Source records:
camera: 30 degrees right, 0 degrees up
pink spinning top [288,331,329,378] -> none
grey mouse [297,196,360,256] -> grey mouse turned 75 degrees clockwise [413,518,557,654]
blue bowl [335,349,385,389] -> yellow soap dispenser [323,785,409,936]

* * *

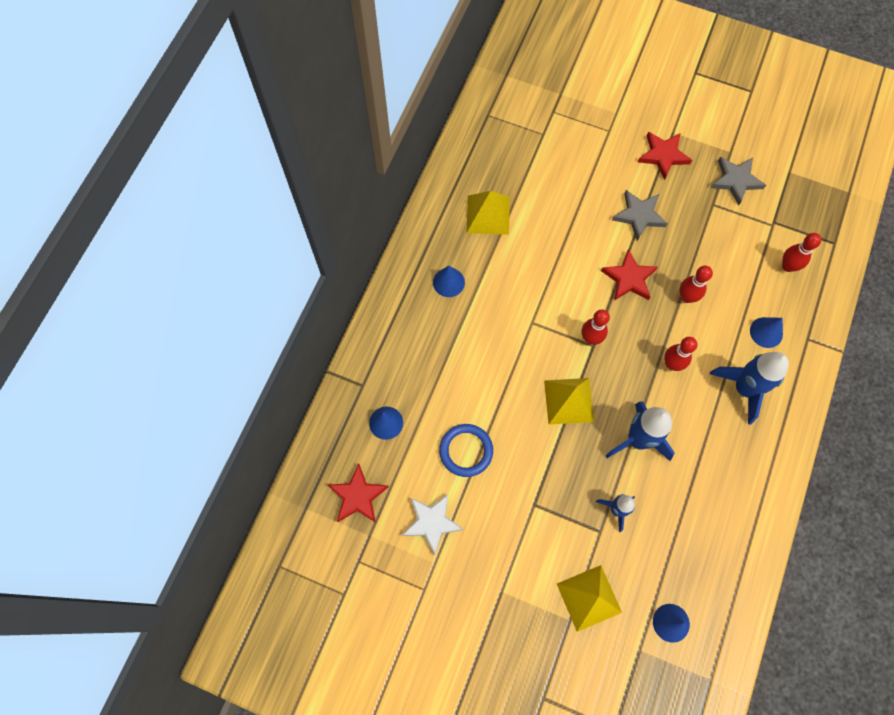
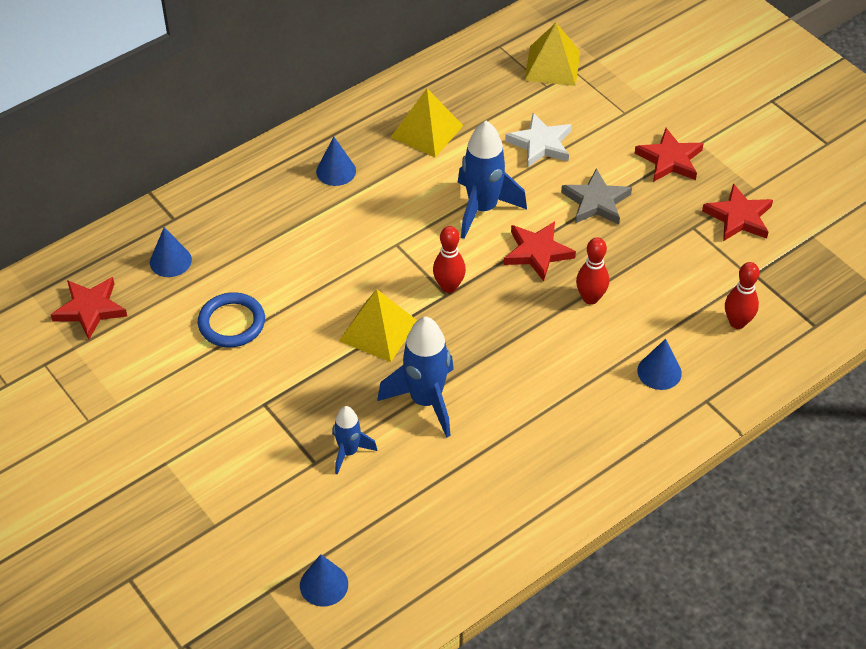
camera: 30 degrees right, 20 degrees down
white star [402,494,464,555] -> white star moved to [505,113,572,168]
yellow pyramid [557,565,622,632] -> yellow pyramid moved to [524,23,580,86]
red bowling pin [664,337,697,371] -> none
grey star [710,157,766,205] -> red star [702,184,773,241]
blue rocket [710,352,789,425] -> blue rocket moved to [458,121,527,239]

---

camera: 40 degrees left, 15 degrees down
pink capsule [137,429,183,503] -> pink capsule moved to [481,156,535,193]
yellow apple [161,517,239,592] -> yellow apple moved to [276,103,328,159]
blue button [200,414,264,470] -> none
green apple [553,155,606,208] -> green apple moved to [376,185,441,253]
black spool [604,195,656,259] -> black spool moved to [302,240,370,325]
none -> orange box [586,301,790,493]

Work to be completed: Begin at the line that has "camera: 30 degrees right, 0 degrees up" in the entries above; stop after the line that has "blue bowl [335,349,385,389]". Transcribe exactly those lines and no others.

Your response:
camera: 30 degrees right, 0 degrees up
pink spinning top [288,331,329,378] -> none
grey mouse [297,196,360,256] -> grey mouse turned 75 degrees clockwise [413,518,557,654]
blue bowl [335,349,385,389] -> yellow soap dispenser [323,785,409,936]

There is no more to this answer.